── Exercise data

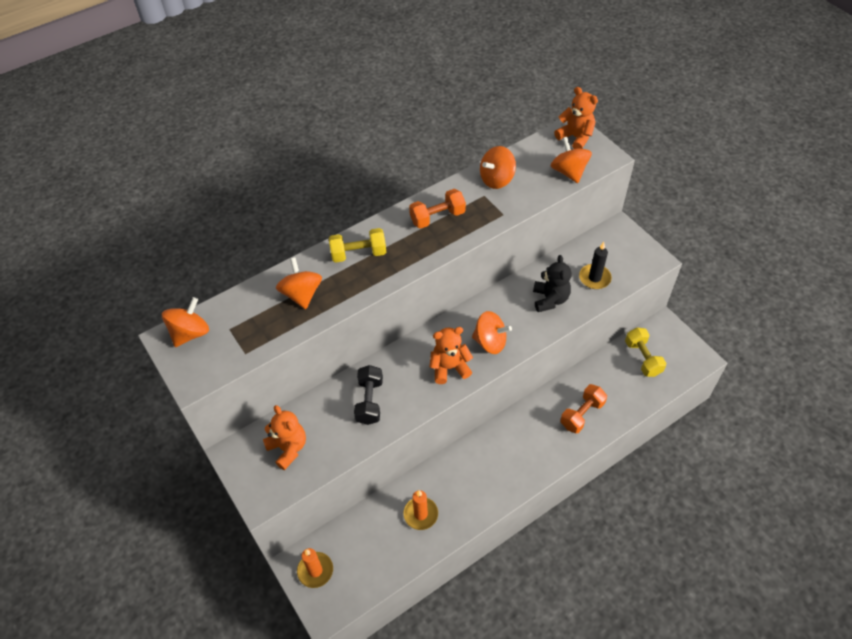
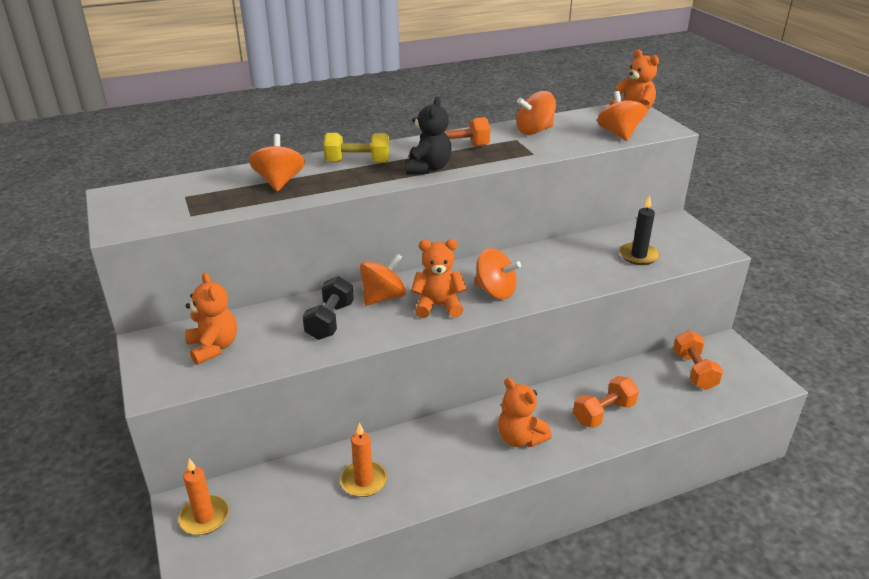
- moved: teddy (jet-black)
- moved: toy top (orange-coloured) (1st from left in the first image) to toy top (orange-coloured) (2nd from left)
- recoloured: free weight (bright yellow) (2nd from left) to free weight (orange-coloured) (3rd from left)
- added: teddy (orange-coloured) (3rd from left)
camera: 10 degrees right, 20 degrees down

────
── Exercise data

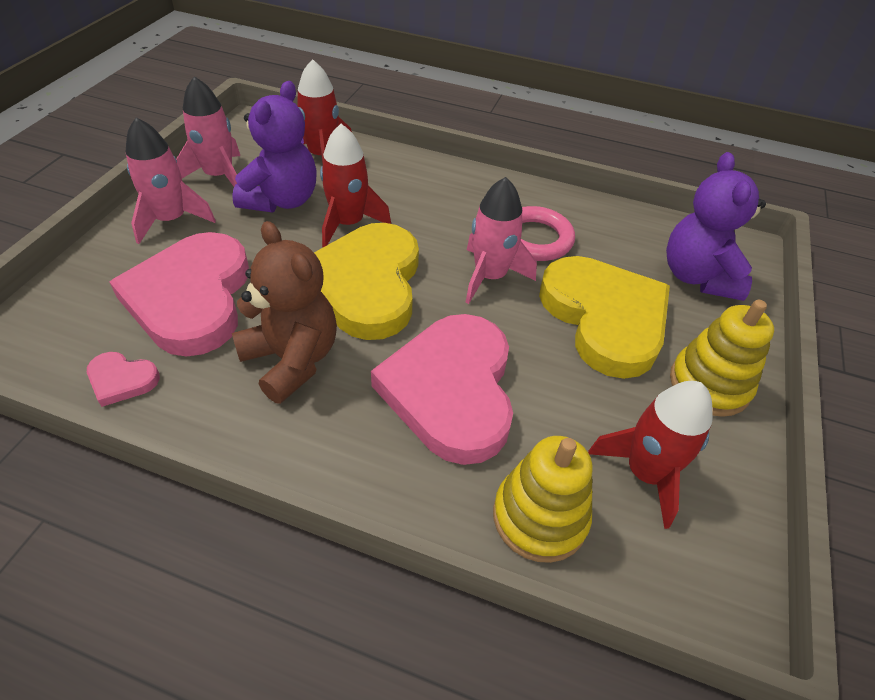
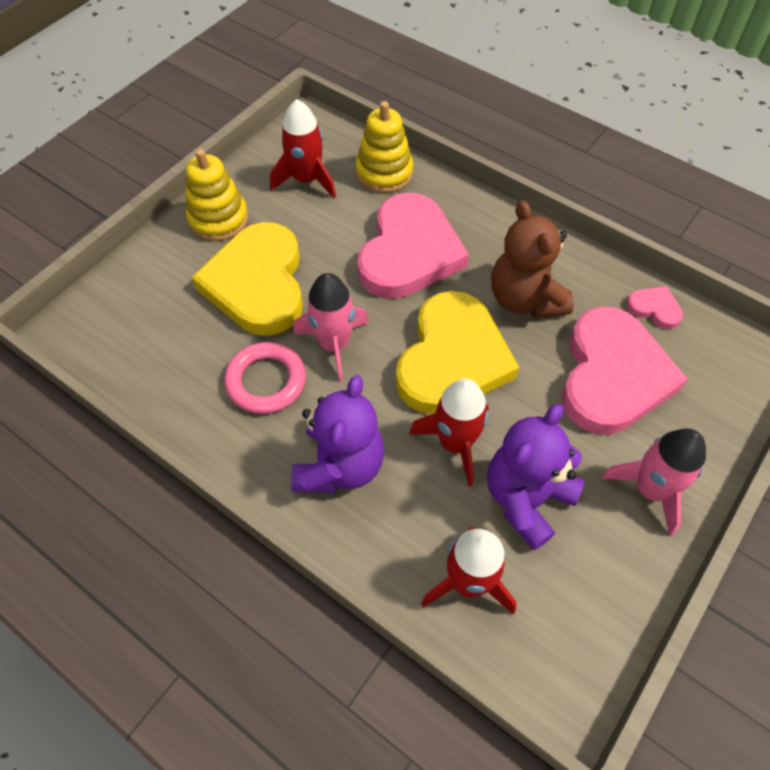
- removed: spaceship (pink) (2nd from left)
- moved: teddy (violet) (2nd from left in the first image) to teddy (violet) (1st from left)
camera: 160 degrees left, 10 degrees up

────

Your objective:
The lines to extract from the data above begin with the line containing "- added: teddy" and end with the line containing "camera: 10 degrees right, 20 degrees down". Extract them exactly, including both.

Exercise output:
- added: teddy (orange-coloured) (3rd from left)
camera: 10 degrees right, 20 degrees down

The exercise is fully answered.